> _Required action_
Return the data. Every word must match.

> _Recorded information_
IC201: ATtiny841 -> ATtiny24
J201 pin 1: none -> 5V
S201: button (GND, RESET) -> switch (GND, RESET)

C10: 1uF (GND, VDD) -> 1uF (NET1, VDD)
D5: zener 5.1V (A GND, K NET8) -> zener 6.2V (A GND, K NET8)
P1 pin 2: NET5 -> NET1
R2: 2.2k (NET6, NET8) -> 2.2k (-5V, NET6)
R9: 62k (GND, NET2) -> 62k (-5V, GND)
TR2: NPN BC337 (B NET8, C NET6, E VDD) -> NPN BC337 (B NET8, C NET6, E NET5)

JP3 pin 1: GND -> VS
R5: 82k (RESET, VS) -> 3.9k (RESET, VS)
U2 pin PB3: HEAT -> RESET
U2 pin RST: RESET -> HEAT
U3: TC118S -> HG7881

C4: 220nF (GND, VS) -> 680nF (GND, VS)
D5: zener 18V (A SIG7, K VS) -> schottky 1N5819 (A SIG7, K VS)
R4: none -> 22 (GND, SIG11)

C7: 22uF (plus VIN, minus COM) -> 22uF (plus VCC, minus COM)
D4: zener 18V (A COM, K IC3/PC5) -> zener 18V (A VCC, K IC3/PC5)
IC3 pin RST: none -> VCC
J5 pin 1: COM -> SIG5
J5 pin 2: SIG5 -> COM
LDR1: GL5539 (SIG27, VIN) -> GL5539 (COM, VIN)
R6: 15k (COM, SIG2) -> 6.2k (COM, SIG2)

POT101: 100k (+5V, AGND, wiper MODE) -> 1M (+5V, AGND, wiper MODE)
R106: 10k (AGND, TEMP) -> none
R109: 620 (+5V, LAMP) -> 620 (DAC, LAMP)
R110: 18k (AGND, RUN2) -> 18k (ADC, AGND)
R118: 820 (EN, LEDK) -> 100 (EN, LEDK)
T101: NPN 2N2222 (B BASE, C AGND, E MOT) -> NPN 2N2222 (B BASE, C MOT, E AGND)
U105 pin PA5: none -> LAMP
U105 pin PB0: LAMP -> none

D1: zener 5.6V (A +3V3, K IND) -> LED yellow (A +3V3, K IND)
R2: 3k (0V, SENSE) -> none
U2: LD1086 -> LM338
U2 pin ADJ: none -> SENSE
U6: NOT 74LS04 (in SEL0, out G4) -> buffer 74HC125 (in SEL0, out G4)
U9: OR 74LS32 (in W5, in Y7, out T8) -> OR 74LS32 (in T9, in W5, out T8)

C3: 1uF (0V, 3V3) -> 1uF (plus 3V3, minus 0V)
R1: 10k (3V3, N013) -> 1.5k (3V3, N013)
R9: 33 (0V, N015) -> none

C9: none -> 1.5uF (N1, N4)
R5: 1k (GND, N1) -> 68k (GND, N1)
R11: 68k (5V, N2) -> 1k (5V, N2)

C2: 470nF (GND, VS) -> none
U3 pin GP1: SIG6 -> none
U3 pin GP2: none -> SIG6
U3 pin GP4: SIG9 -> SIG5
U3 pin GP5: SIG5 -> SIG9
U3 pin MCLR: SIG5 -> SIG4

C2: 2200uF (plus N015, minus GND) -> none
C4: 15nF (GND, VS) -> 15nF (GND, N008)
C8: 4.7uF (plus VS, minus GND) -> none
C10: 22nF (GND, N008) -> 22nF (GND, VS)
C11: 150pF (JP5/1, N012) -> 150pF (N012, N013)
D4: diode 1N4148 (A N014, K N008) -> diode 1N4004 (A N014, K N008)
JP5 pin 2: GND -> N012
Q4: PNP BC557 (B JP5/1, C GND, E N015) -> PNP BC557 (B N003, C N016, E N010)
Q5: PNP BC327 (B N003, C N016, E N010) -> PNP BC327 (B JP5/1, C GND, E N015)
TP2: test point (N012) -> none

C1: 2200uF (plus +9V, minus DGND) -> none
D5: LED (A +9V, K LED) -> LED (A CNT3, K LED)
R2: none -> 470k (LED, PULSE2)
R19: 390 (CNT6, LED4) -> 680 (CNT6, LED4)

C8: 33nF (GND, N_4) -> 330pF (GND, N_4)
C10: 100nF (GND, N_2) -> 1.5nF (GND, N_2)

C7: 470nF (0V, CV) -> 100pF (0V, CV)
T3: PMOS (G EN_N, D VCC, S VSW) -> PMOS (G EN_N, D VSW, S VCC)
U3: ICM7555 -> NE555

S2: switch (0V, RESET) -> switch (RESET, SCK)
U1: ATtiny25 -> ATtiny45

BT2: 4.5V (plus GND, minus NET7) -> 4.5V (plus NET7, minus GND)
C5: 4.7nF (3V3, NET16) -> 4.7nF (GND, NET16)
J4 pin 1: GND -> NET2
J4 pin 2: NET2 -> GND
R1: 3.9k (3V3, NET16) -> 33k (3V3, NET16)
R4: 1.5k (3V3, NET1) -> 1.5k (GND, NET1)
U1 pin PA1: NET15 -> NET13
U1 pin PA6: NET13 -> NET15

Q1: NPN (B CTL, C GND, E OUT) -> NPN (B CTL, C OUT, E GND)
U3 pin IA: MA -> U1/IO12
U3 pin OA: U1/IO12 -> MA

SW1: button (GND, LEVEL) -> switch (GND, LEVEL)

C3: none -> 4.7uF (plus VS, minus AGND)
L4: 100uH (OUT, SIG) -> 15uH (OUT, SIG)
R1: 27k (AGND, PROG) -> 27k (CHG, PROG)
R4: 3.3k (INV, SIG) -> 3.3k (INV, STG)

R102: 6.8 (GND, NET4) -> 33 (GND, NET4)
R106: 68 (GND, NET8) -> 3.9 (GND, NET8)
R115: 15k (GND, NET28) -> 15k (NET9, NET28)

> _Response area_
IC201: ATtiny841 -> ATtiny24
J201 pin 1: none -> 5V
S201: button (GND, RESET) -> switch (GND, RESET)

C10: 1uF (GND, VDD) -> 1uF (NET1, VDD)
D5: zener 5.1V (A GND, K NET8) -> zener 6.2V (A GND, K NET8)
P1 pin 2: NET5 -> NET1
R2: 2.2k (NET6, NET8) -> 2.2k (-5V, NET6)
R9: 62k (GND, NET2) -> 62k (-5V, GND)
TR2: NPN BC337 (B NET8, C NET6, E VDD) -> NPN BC337 (B NET8, C NET6, E NET5)

JP3 pin 1: GND -> VS
R5: 82k (RESET, VS) -> 3.9k (RESET, VS)
U2 pin PB3: HEAT -> RESET
U2 pin RST: RESET -> HEAT
U3: TC118S -> HG7881

C4: 220nF (GND, VS) -> 680nF (GND, VS)
D5: zener 18V (A SIG7, K VS) -> schottky 1N5819 (A SIG7, K VS)
R4: none -> 22 (GND, SIG11)

C7: 22uF (plus VIN, minus COM) -> 22uF (plus VCC, minus COM)
D4: zener 18V (A COM, K IC3/PC5) -> zener 18V (A VCC, K IC3/PC5)
IC3 pin RST: none -> VCC
J5 pin 1: COM -> SIG5
J5 pin 2: SIG5 -> COM
LDR1: GL5539 (SIG27, VIN) -> GL5539 (COM, VIN)
R6: 15k (COM, SIG2) -> 6.2k (COM, SIG2)

POT101: 100k (+5V, AGND, wiper MODE) -> 1M (+5V, AGND, wiper MODE)
R106: 10k (AGND, TEMP) -> none
R109: 620 (+5V, LAMP) -> 620 (DAC, LAMP)
R110: 18k (AGND, RUN2) -> 18k (ADC, AGND)
R118: 820 (EN, LEDK) -> 100 (EN, LEDK)
T101: NPN 2N2222 (B BASE, C AGND, E MOT) -> NPN 2N2222 (B BASE, C MOT, E AGND)
U105 pin PA5: none -> LAMP
U105 pin PB0: LAMP -> none

D1: zener 5.6V (A +3V3, K IND) -> LED yellow (A +3V3, K IND)
R2: 3k (0V, SENSE) -> none
U2: LD1086 -> LM338
U2 pin ADJ: none -> SENSE
U6: NOT 74LS04 (in SEL0, out G4) -> buffer 74HC125 (in SEL0, out G4)
U9: OR 74LS32 (in W5, in Y7, out T8) -> OR 74LS32 (in T9, in W5, out T8)

C3: 1uF (0V, 3V3) -> 1uF (plus 3V3, minus 0V)
R1: 10k (3V3, N013) -> 1.5k (3V3, N013)
R9: 33 (0V, N015) -> none

C9: none -> 1.5uF (N1, N4)
R5: 1k (GND, N1) -> 68k (GND, N1)
R11: 68k (5V, N2) -> 1k (5V, N2)

C2: 470nF (GND, VS) -> none
U3 pin GP1: SIG6 -> none
U3 pin GP2: none -> SIG6
U3 pin GP4: SIG9 -> SIG5
U3 pin GP5: SIG5 -> SIG9
U3 pin MCLR: SIG5 -> SIG4

C2: 2200uF (plus N015, minus GND) -> none
C4: 15nF (GND, VS) -> 15nF (GND, N008)
C8: 4.7uF (plus VS, minus GND) -> none
C10: 22nF (GND, N008) -> 22nF (GND, VS)
C11: 150pF (JP5/1, N012) -> 150pF (N012, N013)
D4: diode 1N4148 (A N014, K N008) -> diode 1N4004 (A N014, K N008)
JP5 pin 2: GND -> N012
Q4: PNP BC557 (B JP5/1, C GND, E N015) -> PNP BC557 (B N003, C N016, E N010)
Q5: PNP BC327 (B N003, C N016, E N010) -> PNP BC327 (B JP5/1, C GND, E N015)
TP2: test point (N012) -> none

C1: 2200uF (plus +9V, minus DGND) -> none
D5: LED (A +9V, K LED) -> LED (A CNT3, K LED)
R2: none -> 470k (LED, PULSE2)
R19: 390 (CNT6, LED4) -> 680 (CNT6, LED4)

C8: 33nF (GND, N_4) -> 330pF (GND, N_4)
C10: 100nF (GND, N_2) -> 1.5nF (GND, N_2)

C7: 470nF (0V, CV) -> 100pF (0V, CV)
T3: PMOS (G EN_N, D VCC, S VSW) -> PMOS (G EN_N, D VSW, S VCC)
U3: ICM7555 -> NE555

S2: switch (0V, RESET) -> switch (RESET, SCK)
U1: ATtiny25 -> ATtiny45

BT2: 4.5V (plus GND, minus NET7) -> 4.5V (plus NET7, minus GND)
C5: 4.7nF (3V3, NET16) -> 4.7nF (GND, NET16)
J4 pin 1: GND -> NET2
J4 pin 2: NET2 -> GND
R1: 3.9k (3V3, NET16) -> 33k (3V3, NET16)
R4: 1.5k (3V3, NET1) -> 1.5k (GND, NET1)
U1 pin PA1: NET15 -> NET13
U1 pin PA6: NET13 -> NET15

Q1: NPN (B CTL, C GND, E OUT) -> NPN (B CTL, C OUT, E GND)
U3 pin IA: MA -> U1/IO12
U3 pin OA: U1/IO12 -> MA

SW1: button (GND, LEVEL) -> switch (GND, LEVEL)

C3: none -> 4.7uF (plus VS, minus AGND)
L4: 100uH (OUT, SIG) -> 15uH (OUT, SIG)
R1: 27k (AGND, PROG) -> 27k (CHG, PROG)
R4: 3.3k (INV, SIG) -> 3.3k (INV, STG)

R102: 6.8 (GND, NET4) -> 33 (GND, NET4)
R106: 68 (GND, NET8) -> 3.9 (GND, NET8)
R115: 15k (GND, NET28) -> 15k (NET9, NET28)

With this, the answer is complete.